■ **Supplied information**:
● ● ● ● ●
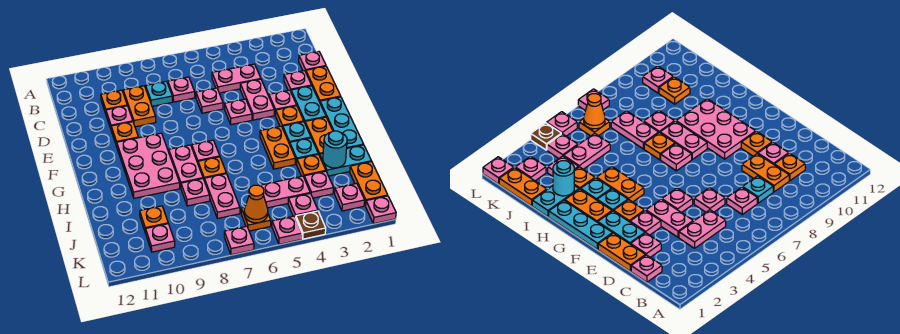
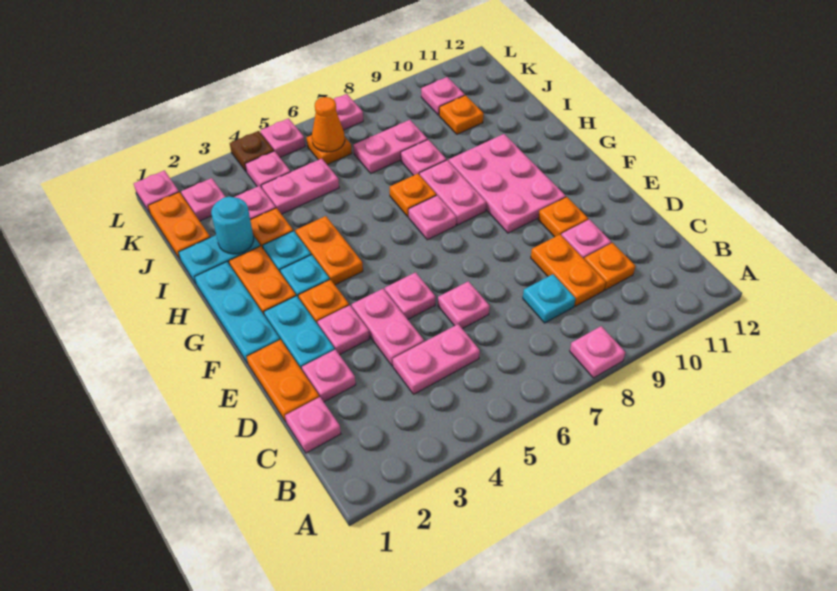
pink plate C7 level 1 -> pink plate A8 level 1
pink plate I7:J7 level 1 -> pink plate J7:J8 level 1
● ● ● ● ●
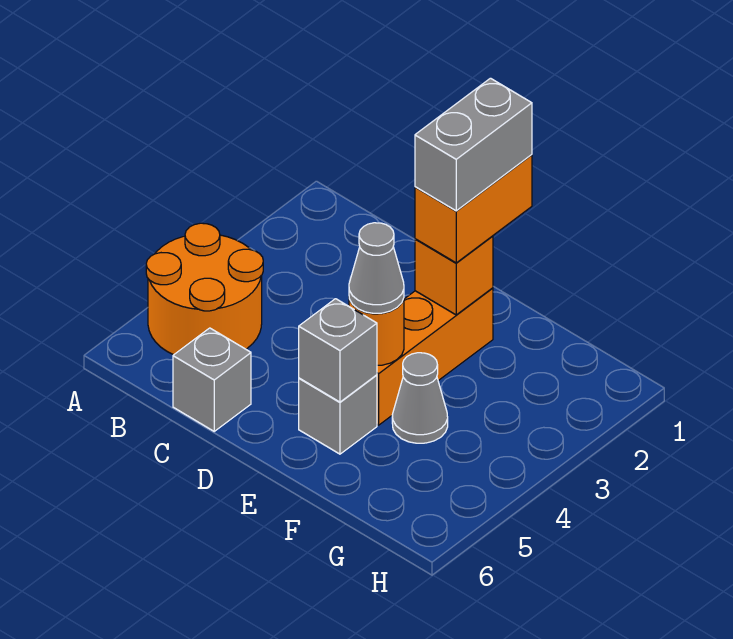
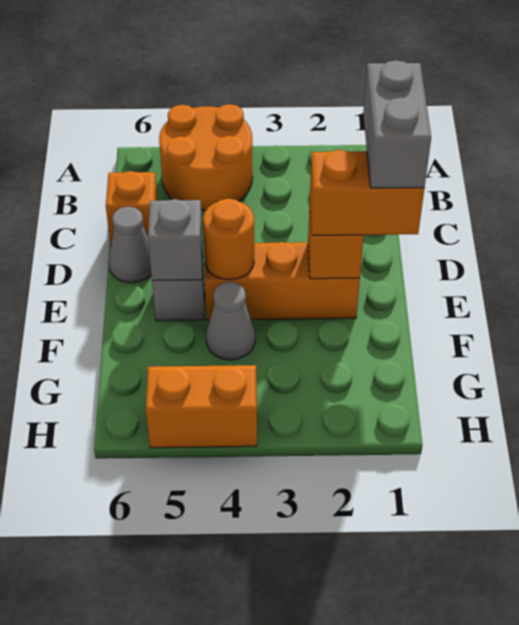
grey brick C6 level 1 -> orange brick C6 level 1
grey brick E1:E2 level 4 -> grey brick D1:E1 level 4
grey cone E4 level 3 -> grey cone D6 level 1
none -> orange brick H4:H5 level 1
● ● ● ● ●
■ **What you should do**:
Line count for the word "orange": please state how many lines of the records above contain it, and nothing else.

■ **Exercise response**:
2